*PROBLEM REQUIREMENTS:*
Transcribe word for word the lines below from the line with "BUTTON pin VCC: 5V -> VIN" through the line with "SERVO pin PWM: RX -> D10", ends included.

*RAW DATA:*

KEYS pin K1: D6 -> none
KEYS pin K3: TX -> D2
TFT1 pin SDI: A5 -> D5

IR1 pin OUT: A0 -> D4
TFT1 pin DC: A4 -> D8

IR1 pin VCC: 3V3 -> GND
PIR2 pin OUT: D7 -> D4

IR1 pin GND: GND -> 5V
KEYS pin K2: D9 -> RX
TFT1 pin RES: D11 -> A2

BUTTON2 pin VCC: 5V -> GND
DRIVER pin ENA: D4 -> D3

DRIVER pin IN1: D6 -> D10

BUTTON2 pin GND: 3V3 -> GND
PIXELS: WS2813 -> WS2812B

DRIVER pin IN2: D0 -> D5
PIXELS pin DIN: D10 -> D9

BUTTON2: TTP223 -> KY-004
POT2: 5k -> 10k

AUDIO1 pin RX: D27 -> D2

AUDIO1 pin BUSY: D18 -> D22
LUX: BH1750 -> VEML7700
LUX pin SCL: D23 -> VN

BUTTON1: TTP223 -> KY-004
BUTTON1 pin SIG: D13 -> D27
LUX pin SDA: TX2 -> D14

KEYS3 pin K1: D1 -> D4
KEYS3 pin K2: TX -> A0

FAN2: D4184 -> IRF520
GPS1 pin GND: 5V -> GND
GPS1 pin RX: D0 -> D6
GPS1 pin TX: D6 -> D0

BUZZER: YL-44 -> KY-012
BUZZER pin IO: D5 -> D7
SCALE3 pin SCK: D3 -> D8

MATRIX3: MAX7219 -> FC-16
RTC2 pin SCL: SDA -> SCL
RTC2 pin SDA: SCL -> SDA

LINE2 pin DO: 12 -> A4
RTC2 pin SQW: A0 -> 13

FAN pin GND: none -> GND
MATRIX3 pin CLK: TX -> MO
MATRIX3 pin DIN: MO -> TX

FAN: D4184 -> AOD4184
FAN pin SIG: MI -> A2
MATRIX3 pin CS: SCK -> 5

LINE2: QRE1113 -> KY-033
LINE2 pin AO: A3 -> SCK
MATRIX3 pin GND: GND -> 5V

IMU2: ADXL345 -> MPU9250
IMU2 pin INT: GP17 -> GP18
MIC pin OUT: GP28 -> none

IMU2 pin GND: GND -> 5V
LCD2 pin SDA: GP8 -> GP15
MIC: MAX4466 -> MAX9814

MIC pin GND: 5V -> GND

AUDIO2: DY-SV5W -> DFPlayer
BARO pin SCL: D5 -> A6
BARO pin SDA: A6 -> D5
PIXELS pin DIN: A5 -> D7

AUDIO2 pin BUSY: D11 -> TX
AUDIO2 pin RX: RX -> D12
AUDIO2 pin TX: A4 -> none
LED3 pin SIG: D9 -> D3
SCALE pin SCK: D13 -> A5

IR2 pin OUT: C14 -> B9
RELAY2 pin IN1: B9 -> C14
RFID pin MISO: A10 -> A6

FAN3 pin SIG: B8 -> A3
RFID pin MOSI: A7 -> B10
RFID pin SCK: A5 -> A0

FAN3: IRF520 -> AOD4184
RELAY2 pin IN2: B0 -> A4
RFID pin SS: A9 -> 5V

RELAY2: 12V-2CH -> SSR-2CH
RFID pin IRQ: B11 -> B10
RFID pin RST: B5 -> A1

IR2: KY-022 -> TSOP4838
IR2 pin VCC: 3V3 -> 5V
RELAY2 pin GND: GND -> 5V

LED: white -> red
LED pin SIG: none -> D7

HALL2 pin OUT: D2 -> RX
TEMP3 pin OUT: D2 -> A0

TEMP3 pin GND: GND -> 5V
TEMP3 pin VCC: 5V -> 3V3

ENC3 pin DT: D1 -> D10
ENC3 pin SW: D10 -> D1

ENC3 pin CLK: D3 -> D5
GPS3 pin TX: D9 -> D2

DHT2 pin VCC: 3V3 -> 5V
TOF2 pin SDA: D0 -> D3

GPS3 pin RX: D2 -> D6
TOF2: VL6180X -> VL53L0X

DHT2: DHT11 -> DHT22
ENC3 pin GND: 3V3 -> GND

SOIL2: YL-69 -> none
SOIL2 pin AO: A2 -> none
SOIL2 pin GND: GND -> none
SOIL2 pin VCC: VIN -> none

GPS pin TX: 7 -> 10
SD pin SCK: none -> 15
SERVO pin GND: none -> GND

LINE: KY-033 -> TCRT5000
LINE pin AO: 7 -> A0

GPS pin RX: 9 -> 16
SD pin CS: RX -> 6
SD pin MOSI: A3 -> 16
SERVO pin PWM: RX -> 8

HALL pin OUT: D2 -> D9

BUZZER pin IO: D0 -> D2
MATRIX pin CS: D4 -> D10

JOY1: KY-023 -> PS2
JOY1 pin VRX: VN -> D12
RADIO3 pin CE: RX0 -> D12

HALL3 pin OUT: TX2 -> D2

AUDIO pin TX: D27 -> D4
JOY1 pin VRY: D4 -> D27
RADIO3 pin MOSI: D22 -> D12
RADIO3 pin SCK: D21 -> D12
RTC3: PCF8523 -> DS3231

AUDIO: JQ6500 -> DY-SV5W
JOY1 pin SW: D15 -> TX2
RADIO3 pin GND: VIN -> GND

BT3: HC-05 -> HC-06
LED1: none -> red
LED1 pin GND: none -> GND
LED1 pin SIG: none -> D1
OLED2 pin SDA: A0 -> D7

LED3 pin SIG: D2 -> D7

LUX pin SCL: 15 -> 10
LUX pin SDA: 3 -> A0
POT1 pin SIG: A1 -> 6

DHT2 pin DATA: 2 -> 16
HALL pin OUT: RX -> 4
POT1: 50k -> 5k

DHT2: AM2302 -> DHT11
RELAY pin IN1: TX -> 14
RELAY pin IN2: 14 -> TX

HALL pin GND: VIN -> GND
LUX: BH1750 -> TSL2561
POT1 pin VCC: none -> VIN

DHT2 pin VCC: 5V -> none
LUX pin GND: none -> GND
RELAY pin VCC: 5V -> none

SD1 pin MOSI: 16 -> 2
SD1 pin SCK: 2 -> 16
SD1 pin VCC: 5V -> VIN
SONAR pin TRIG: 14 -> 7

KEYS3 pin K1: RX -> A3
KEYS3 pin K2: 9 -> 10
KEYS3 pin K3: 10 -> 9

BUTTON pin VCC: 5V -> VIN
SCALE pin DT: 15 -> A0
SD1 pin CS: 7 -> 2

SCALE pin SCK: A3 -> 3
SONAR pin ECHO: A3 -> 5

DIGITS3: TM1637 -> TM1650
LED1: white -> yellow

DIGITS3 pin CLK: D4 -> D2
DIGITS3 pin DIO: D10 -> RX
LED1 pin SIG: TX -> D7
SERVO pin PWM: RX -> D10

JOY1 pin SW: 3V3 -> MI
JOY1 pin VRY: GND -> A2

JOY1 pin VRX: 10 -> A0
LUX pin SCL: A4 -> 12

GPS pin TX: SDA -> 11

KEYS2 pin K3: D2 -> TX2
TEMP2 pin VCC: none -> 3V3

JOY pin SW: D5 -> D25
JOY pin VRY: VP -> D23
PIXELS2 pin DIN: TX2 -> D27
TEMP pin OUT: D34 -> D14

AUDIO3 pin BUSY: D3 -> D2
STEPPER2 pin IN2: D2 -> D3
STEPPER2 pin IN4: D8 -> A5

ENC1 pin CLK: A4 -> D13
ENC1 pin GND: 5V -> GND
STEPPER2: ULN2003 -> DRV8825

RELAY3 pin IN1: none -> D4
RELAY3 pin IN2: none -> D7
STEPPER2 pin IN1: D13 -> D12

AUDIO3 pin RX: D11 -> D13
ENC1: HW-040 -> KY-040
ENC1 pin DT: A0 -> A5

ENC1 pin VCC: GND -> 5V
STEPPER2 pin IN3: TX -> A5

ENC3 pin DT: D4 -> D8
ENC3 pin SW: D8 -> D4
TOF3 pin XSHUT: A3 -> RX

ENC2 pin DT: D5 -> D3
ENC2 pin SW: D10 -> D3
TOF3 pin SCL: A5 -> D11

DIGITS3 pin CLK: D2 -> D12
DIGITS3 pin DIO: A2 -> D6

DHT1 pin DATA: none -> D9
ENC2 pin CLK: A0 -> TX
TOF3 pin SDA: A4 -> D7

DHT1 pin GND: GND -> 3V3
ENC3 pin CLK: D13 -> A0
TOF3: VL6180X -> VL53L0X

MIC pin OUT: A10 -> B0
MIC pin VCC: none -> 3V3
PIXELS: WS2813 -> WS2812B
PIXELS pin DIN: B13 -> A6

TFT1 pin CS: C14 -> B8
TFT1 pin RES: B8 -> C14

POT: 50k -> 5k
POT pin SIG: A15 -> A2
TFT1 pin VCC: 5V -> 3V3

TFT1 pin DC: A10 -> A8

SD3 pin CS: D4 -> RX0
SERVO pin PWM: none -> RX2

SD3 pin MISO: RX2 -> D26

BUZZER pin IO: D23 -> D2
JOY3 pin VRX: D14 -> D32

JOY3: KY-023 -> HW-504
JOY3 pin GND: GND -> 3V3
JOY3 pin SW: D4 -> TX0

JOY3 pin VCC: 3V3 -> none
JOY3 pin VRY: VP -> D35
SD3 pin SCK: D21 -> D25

*YOUR RESPONSE:*
BUTTON pin VCC: 5V -> VIN
SCALE pin DT: 15 -> A0
SD1 pin CS: 7 -> 2

SCALE pin SCK: A3 -> 3
SONAR pin ECHO: A3 -> 5

DIGITS3: TM1637 -> TM1650
LED1: white -> yellow

DIGITS3 pin CLK: D4 -> D2
DIGITS3 pin DIO: D10 -> RX
LED1 pin SIG: TX -> D7
SERVO pin PWM: RX -> D10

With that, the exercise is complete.